[Collected data]
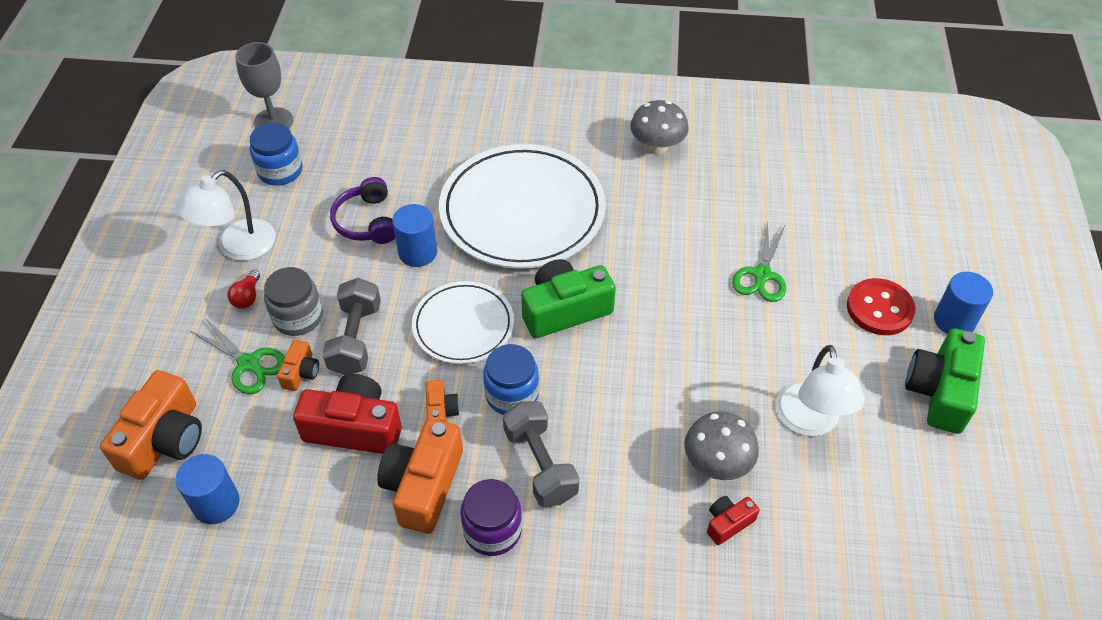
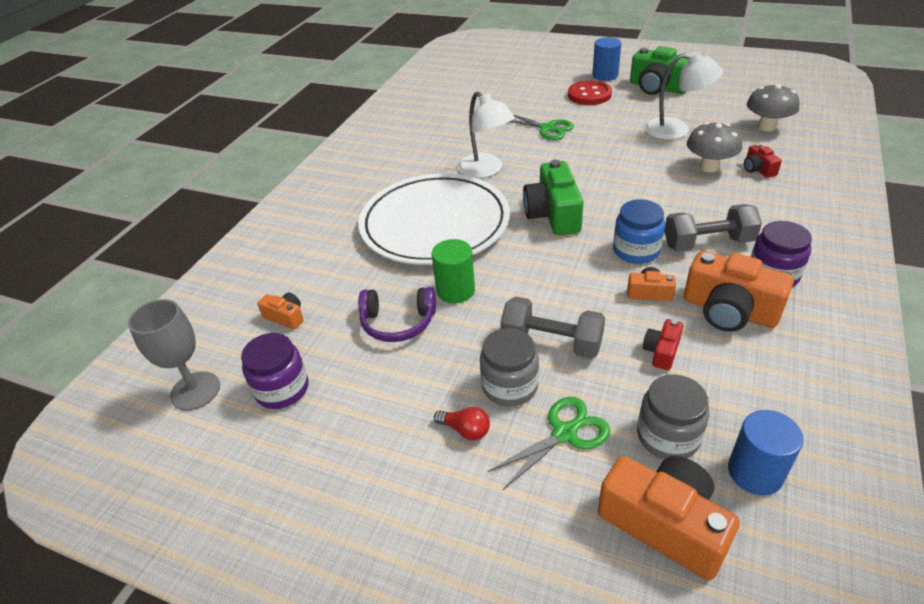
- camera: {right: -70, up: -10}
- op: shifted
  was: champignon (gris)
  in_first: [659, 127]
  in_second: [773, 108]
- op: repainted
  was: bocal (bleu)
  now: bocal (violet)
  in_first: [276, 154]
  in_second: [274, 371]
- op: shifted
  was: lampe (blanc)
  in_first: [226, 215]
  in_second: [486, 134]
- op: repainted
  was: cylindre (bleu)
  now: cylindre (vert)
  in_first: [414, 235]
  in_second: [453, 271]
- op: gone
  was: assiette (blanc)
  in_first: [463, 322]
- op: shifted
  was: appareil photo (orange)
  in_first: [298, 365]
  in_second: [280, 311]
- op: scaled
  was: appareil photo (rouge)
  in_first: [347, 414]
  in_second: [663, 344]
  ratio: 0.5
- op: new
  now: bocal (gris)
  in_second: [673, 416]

§ TASK PROMPT: Write out, please, only the lines from the one with "in_first: [347, 414]" through the last line above, both included and unchanged.

§ OUTPUT BELOW:
  in_first: [347, 414]
  in_second: [663, 344]
  ratio: 0.5
- op: new
  now: bocal (gris)
  in_second: [673, 416]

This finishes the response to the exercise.